Recorded data:

--

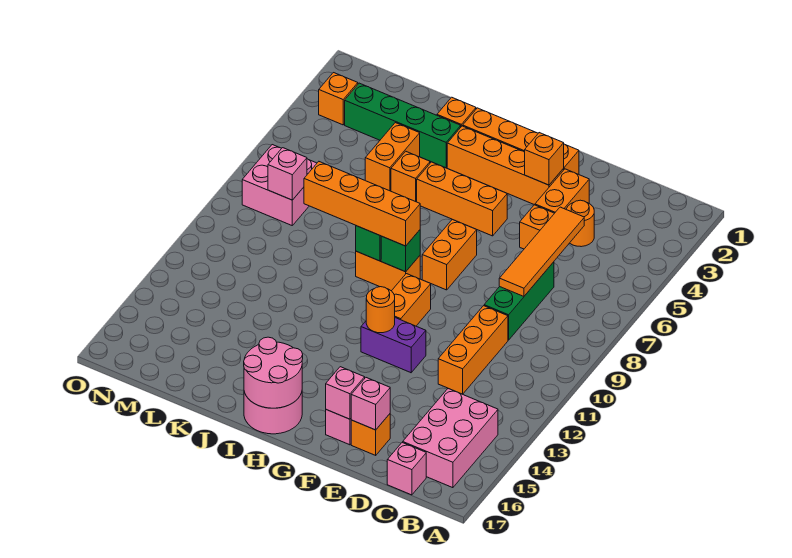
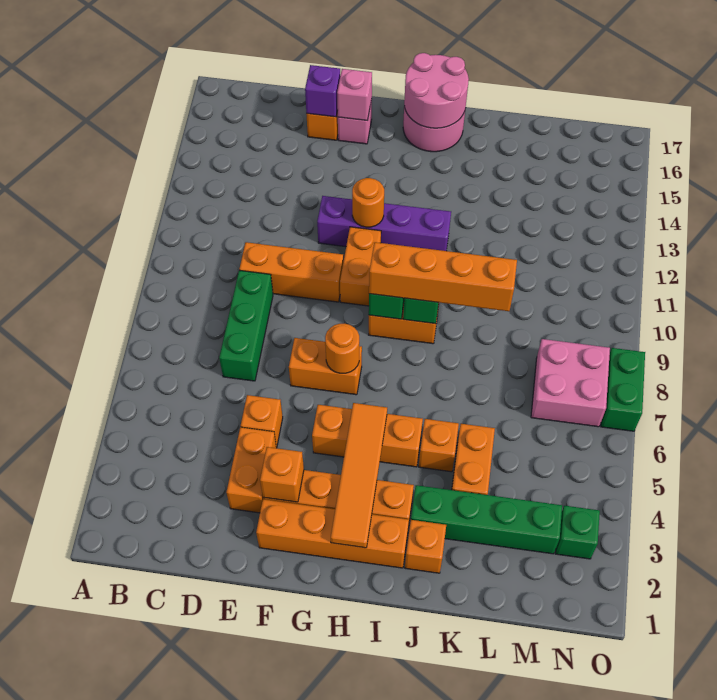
pink brick B14:C16 level 1 -> none
pink brick C17 level 1 -> none
orange round brick D4 level 1 -> orange round brick G7 level 2
orange tile D5:D8 level 2 -> orange tile H2:H5 level 2
orange brick D10:D12 level 1 -> orange brick D10:F10 level 1
pink brick E16 level 2 -> purple brick E16 level 2
purple brick F12:G12 level 1 -> purple brick F12:I12 level 1
orange brick G7:G8 level 1 -> orange brick F7:G7 level 1
pink brick M8 level 2 -> none
orange brick N3 level 1 -> green brick N3 level 1
none -> green brick O7:O8 level 1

--

Restate the line containing "orange brick G7:G8" and every remaining line of the records word for word. Add nothing.

■ Worked solution
orange brick G7:G8 level 1 -> orange brick F7:G7 level 1
pink brick M8 level 2 -> none
orange brick N3 level 1 -> green brick N3 level 1
none -> green brick O7:O8 level 1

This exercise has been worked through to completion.